**TASK PROMPT:** Copy all lines below containing "none".

**EXCERPTED DATA:**
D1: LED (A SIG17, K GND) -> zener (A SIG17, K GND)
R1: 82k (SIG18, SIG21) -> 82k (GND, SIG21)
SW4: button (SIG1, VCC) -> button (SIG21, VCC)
...
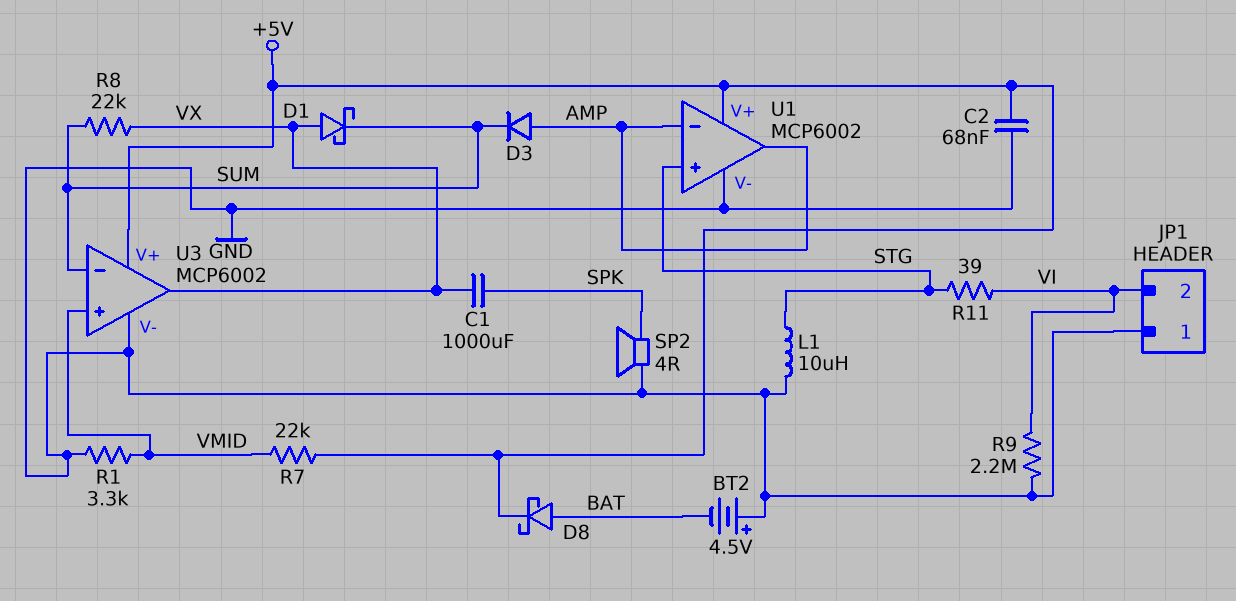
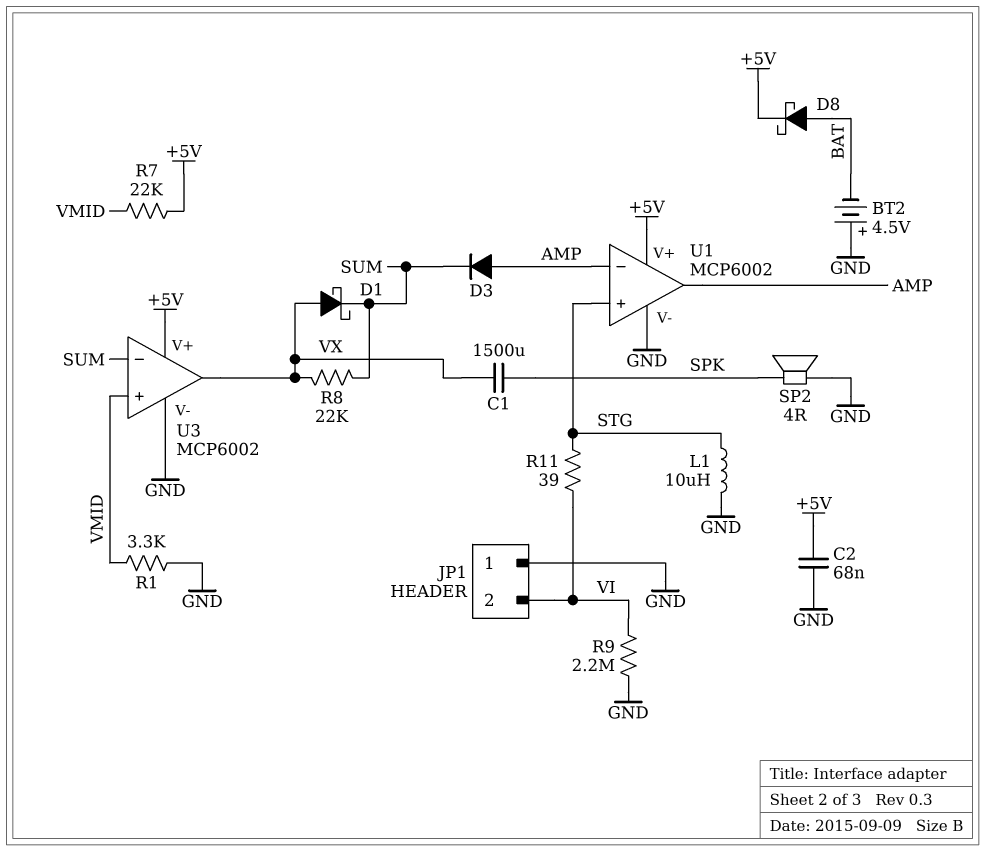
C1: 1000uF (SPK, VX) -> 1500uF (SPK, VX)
...
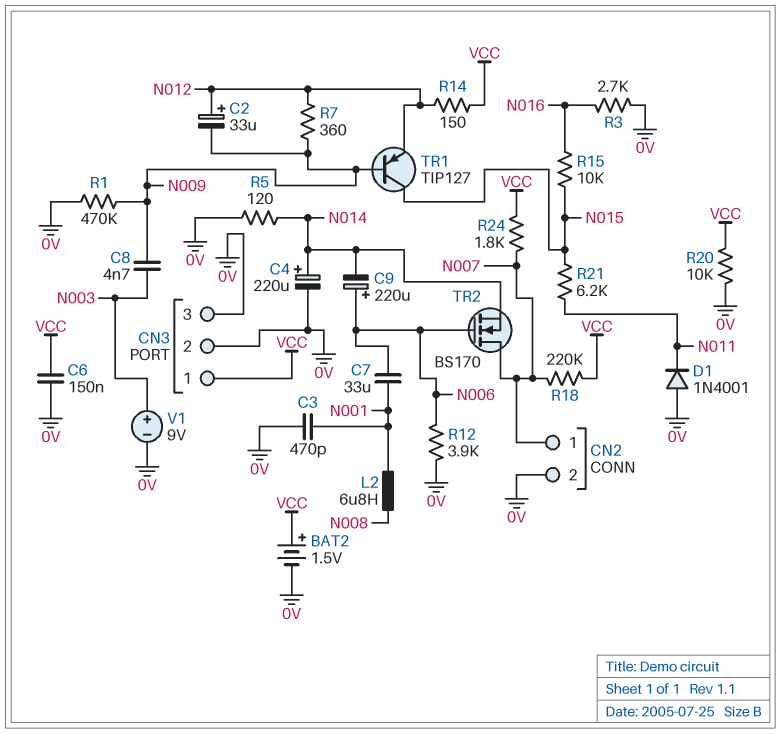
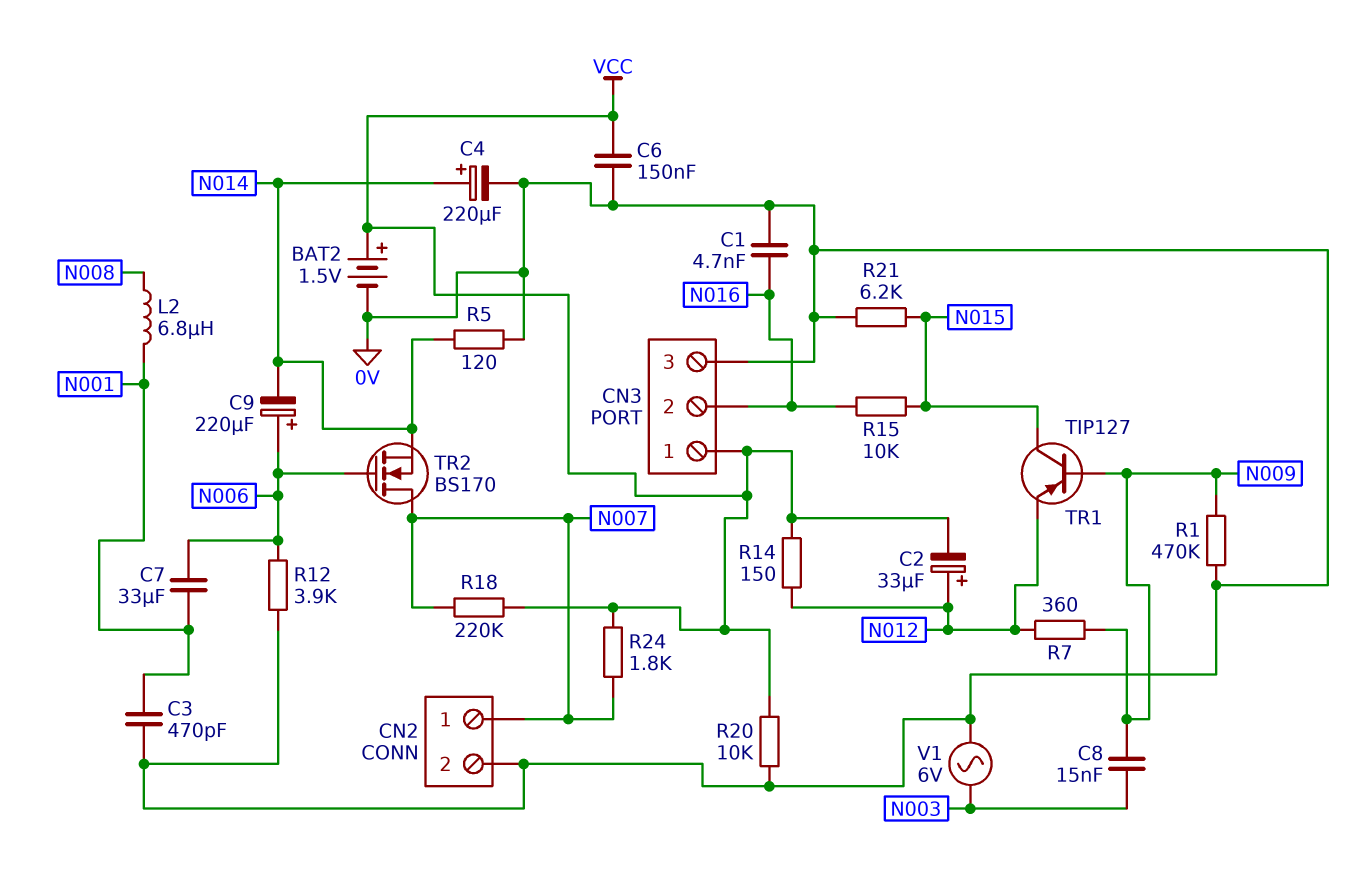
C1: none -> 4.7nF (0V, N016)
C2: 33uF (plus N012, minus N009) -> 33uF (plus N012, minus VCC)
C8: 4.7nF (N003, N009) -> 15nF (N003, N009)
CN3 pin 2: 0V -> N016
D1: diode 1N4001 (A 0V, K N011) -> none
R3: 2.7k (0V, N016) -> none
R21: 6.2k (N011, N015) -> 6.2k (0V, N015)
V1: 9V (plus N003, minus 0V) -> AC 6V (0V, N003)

**EXERCISE ANSWER:**
C1: none -> 4.7nF (0V, N016)
D1: diode 1N4001 (A 0V, K N011) -> none
R3: 2.7k (0V, N016) -> none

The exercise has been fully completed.